- _Task_:
Look below for the line containing "R4: 33k (3V3, W20) -> 33k (W9, W20)"; from there through the line containing "R14: 1.3k (3V3, W20) -> 1.3k (AGND, W20)", both lines included, please set down each line exactly and nothing else.
═══ Excerpted records ═══
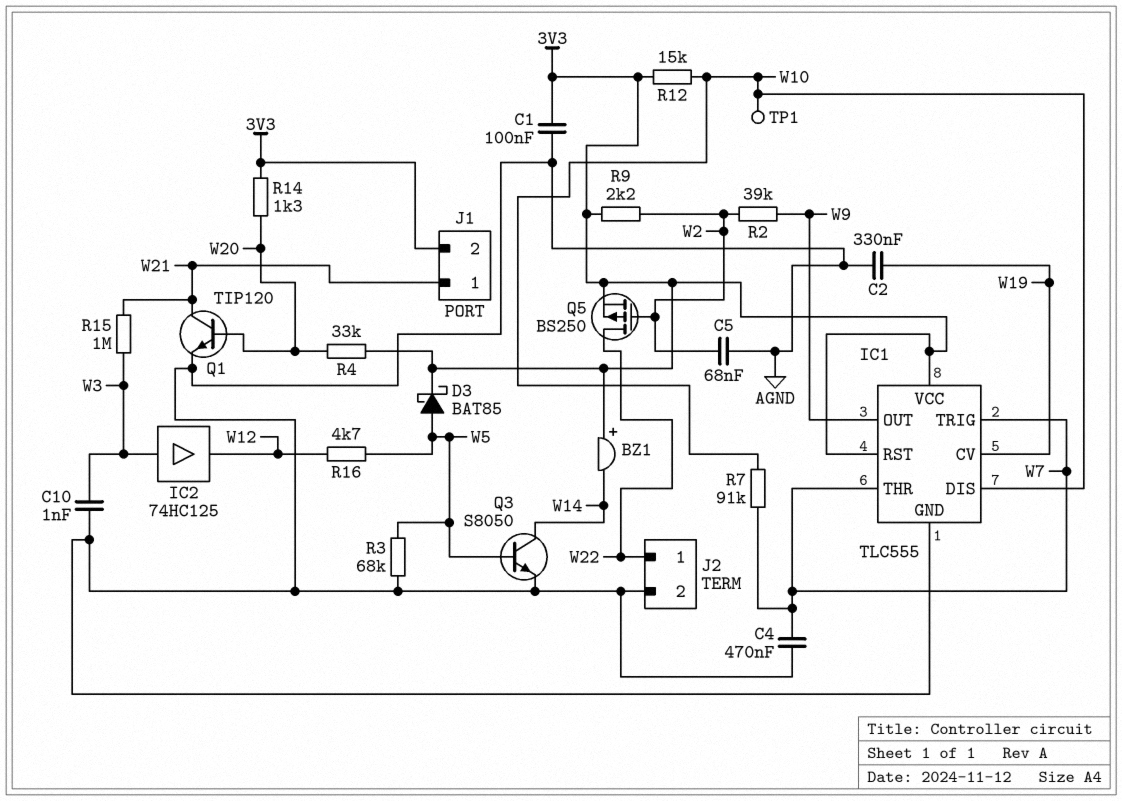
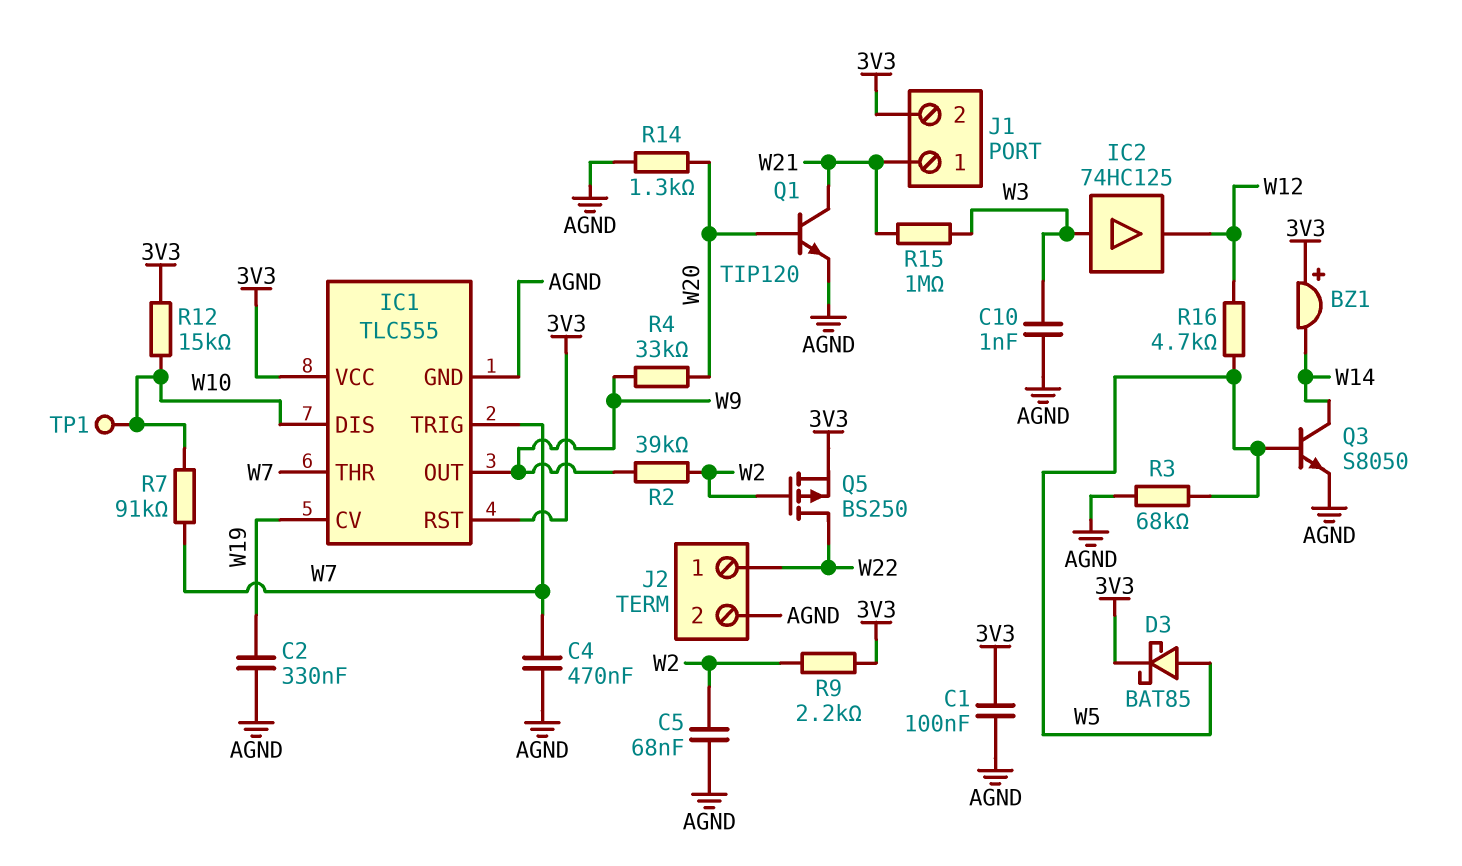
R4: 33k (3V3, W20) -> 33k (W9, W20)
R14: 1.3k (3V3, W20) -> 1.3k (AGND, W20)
═══
═══ Excerpted records ═══
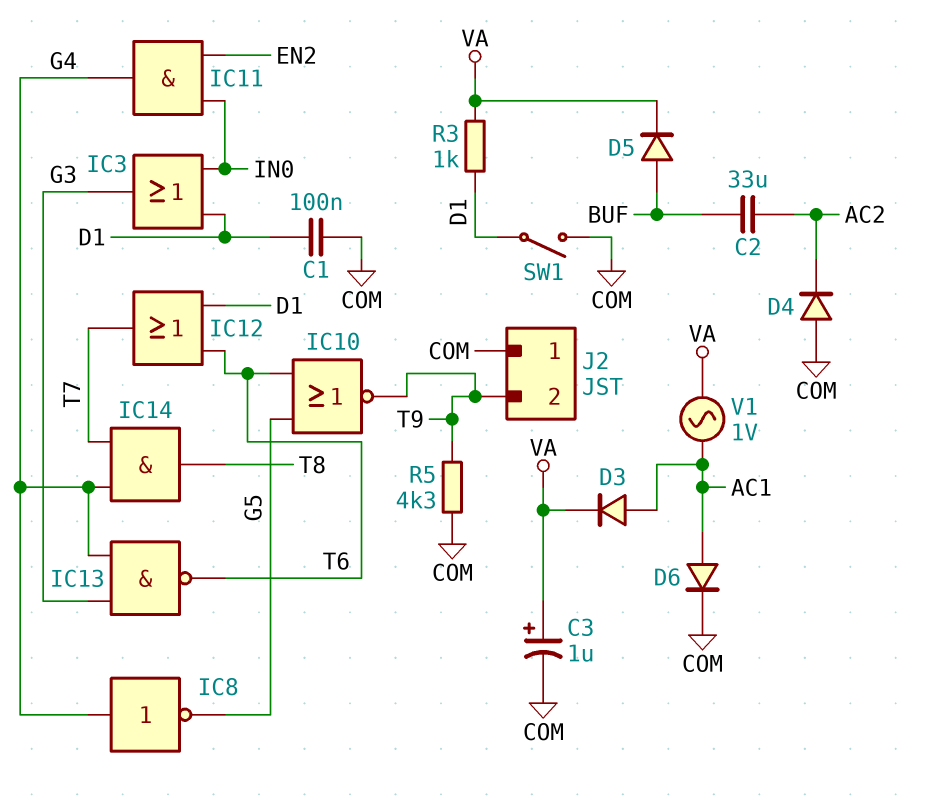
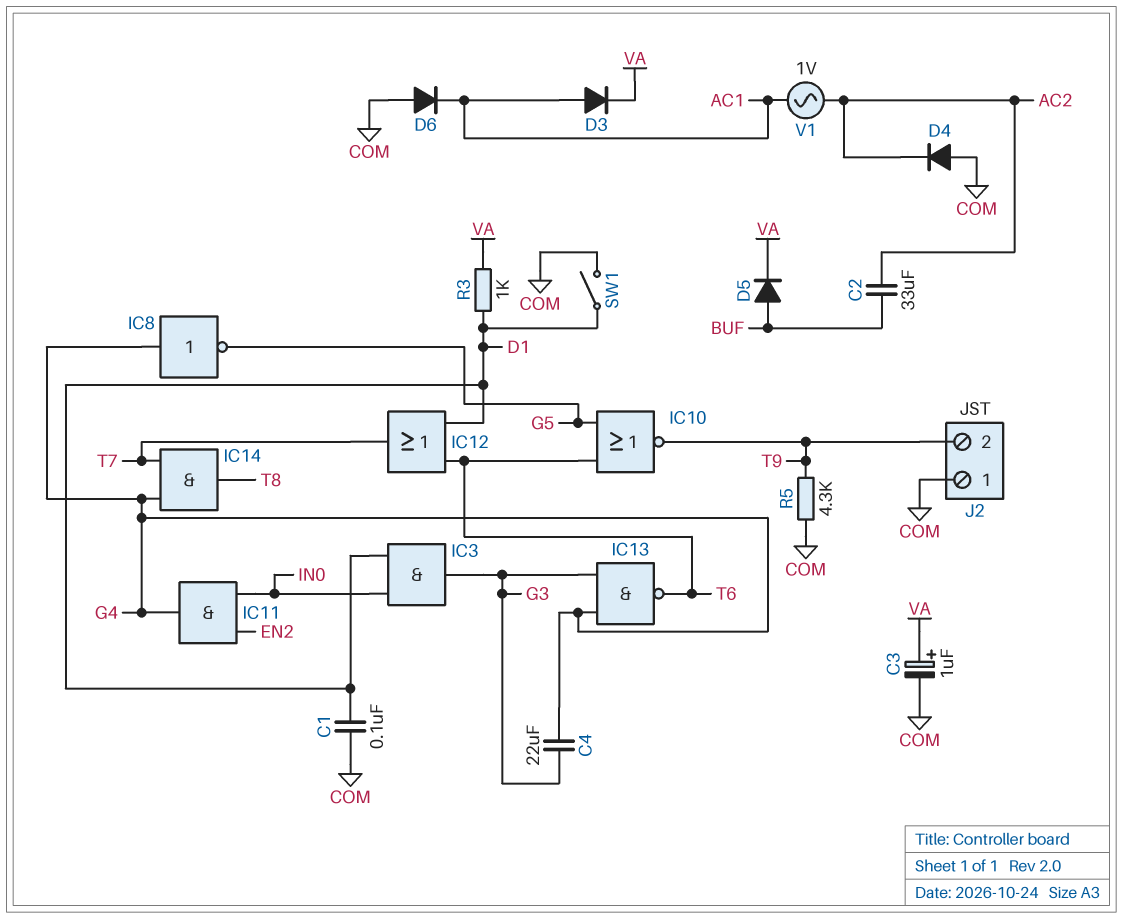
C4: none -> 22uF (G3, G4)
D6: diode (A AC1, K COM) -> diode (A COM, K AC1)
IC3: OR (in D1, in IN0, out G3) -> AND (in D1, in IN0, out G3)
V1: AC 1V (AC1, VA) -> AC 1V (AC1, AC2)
═══
- _Solution below_:
R4: 33k (3V3, W20) -> 33k (W9, W20)
R14: 1.3k (3V3, W20) -> 1.3k (AGND, W20)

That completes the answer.